====== Input material
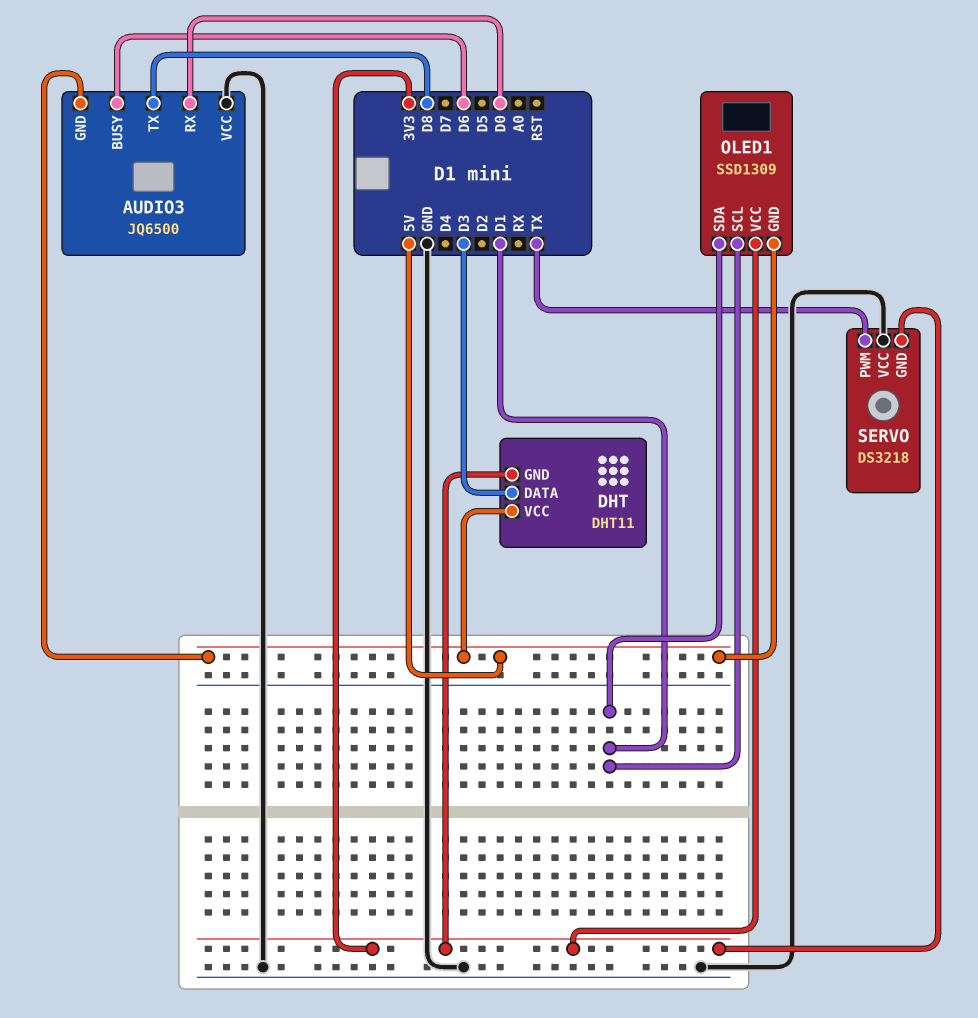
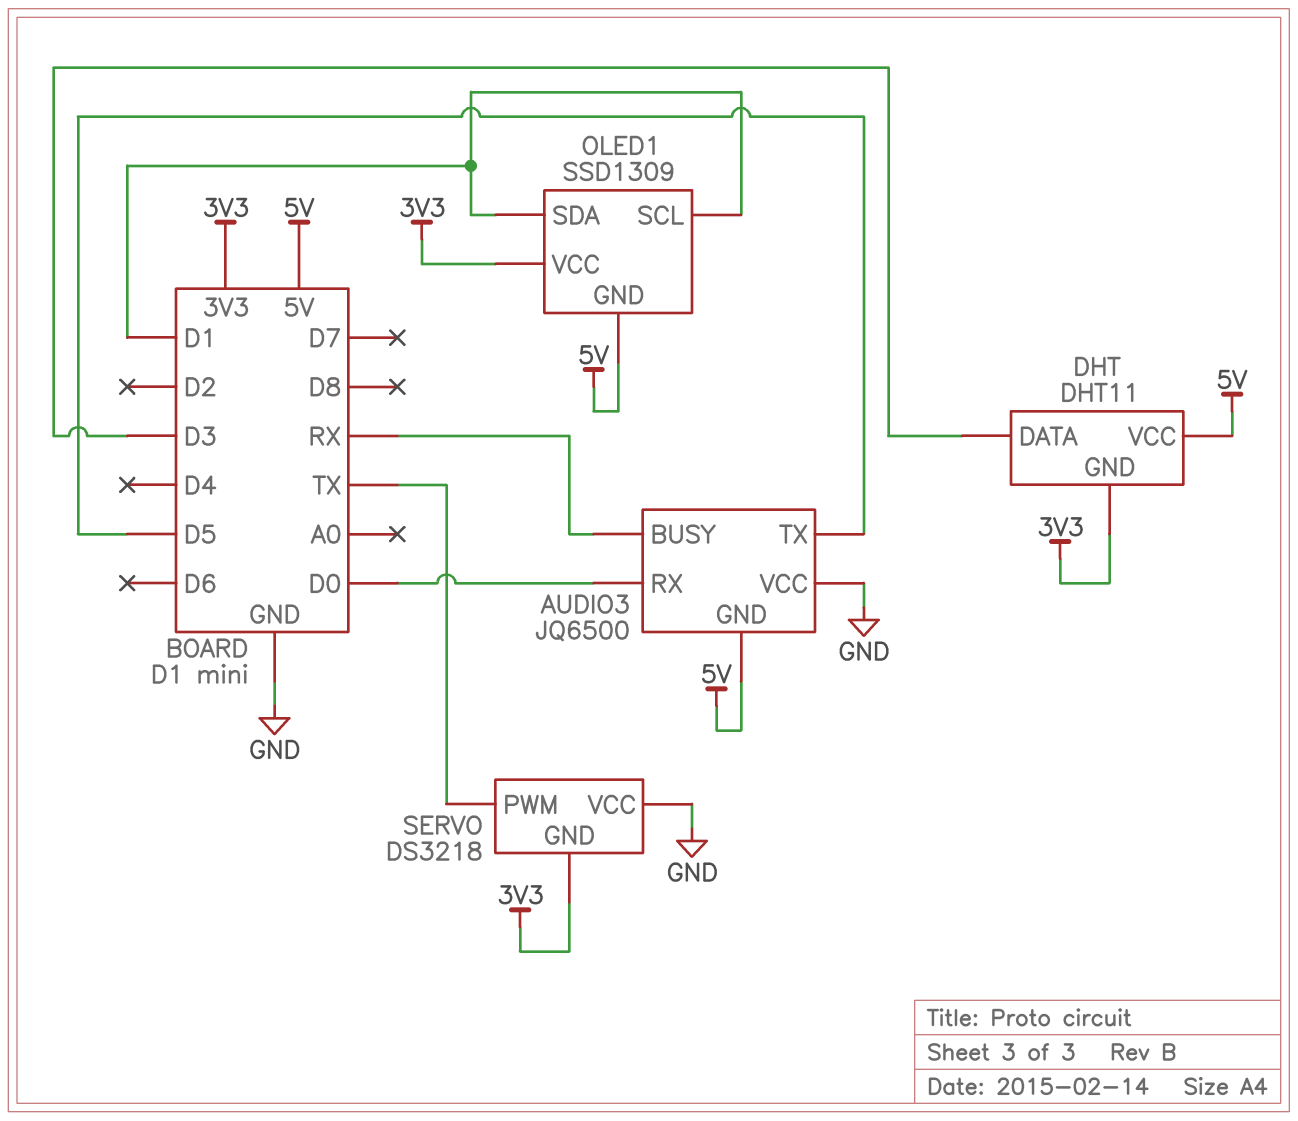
AUDIO3 pin BUSY: D6 -> RX
AUDIO3 pin TX: D8 -> D5

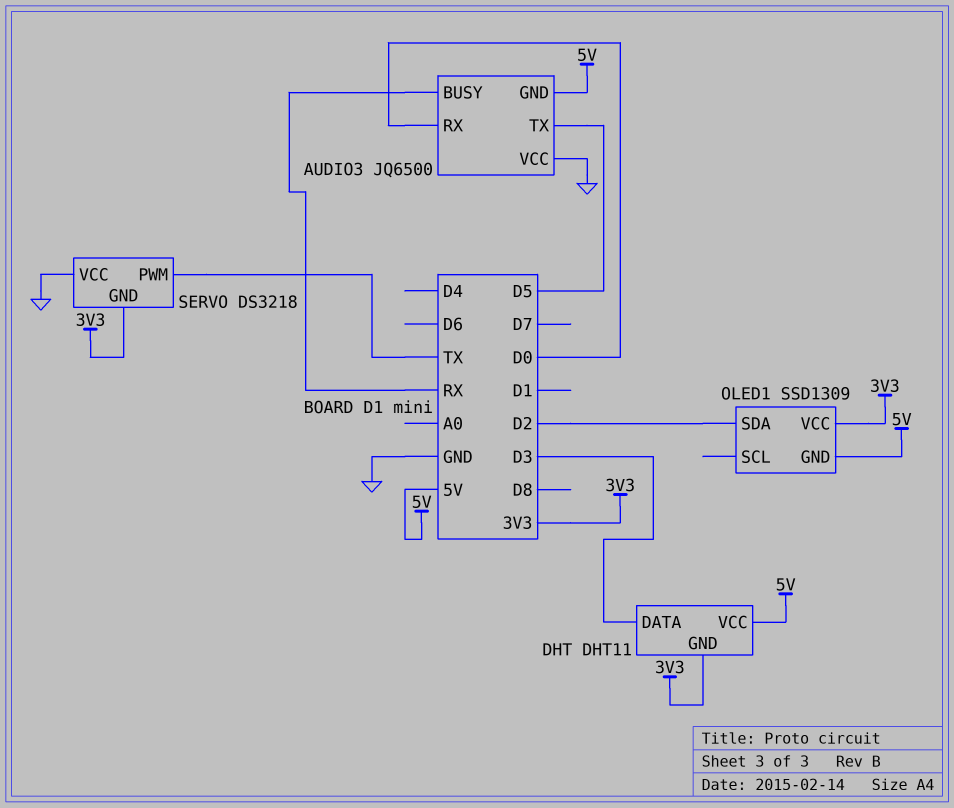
OLED1 pin SCL: D1 -> none
OLED1 pin SDA: D1 -> D2

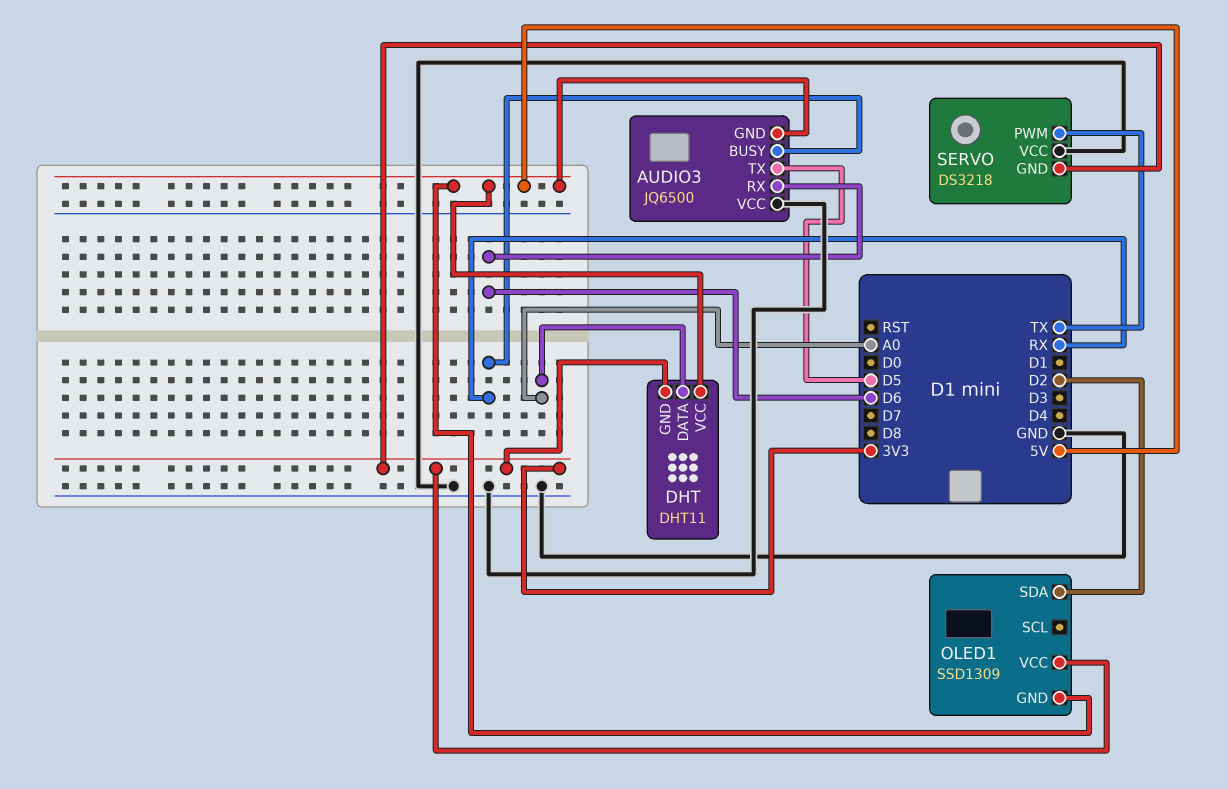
AUDIO3 pin RX: D0 -> D6
DHT pin DATA: D3 -> A0

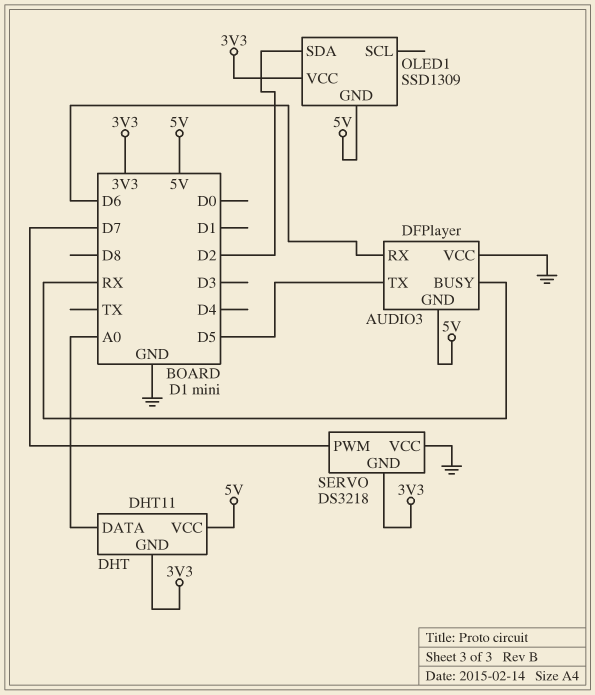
AUDIO3: JQ6500 -> DFPlayer
SERVO pin PWM: TX -> D7

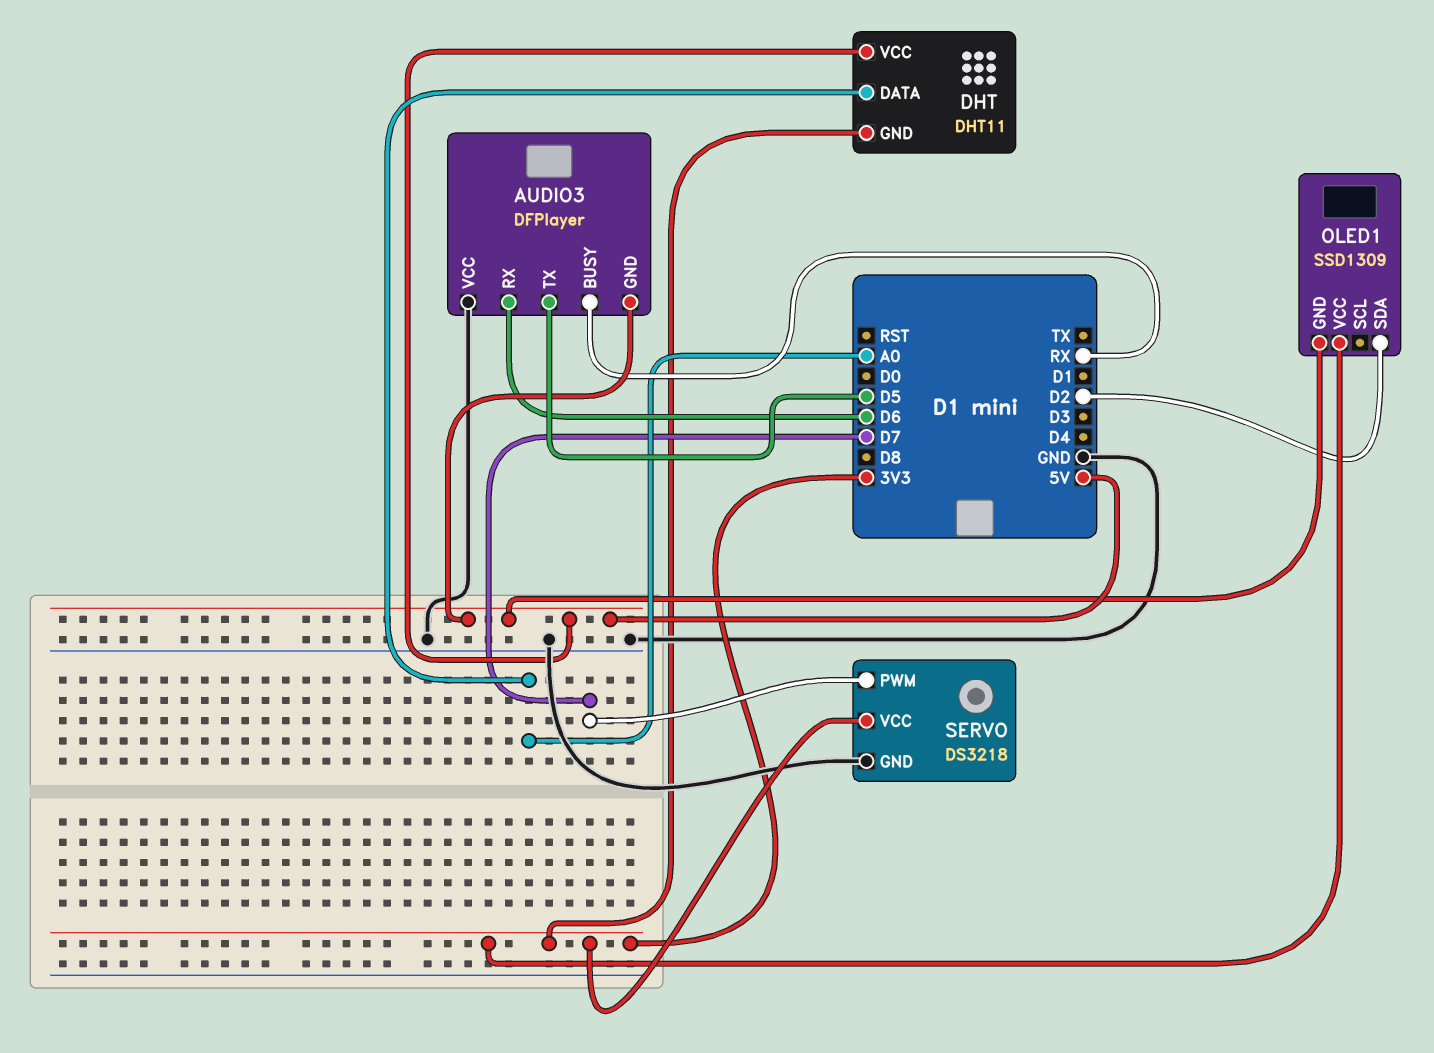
SERVO pin GND: 3V3 -> GND
SERVO pin VCC: GND -> 3V3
============
» Your objective:
All lines from the one bearing "AUDIO3: JQ6500 -> DFPlayer" through the last line of the records, and only those, should be duplicated exactly; no picture belongs in the copy.

» Written response:
AUDIO3: JQ6500 -> DFPlayer
SERVO pin PWM: TX -> D7

SERVO pin GND: 3V3 -> GND
SERVO pin VCC: GND -> 3V3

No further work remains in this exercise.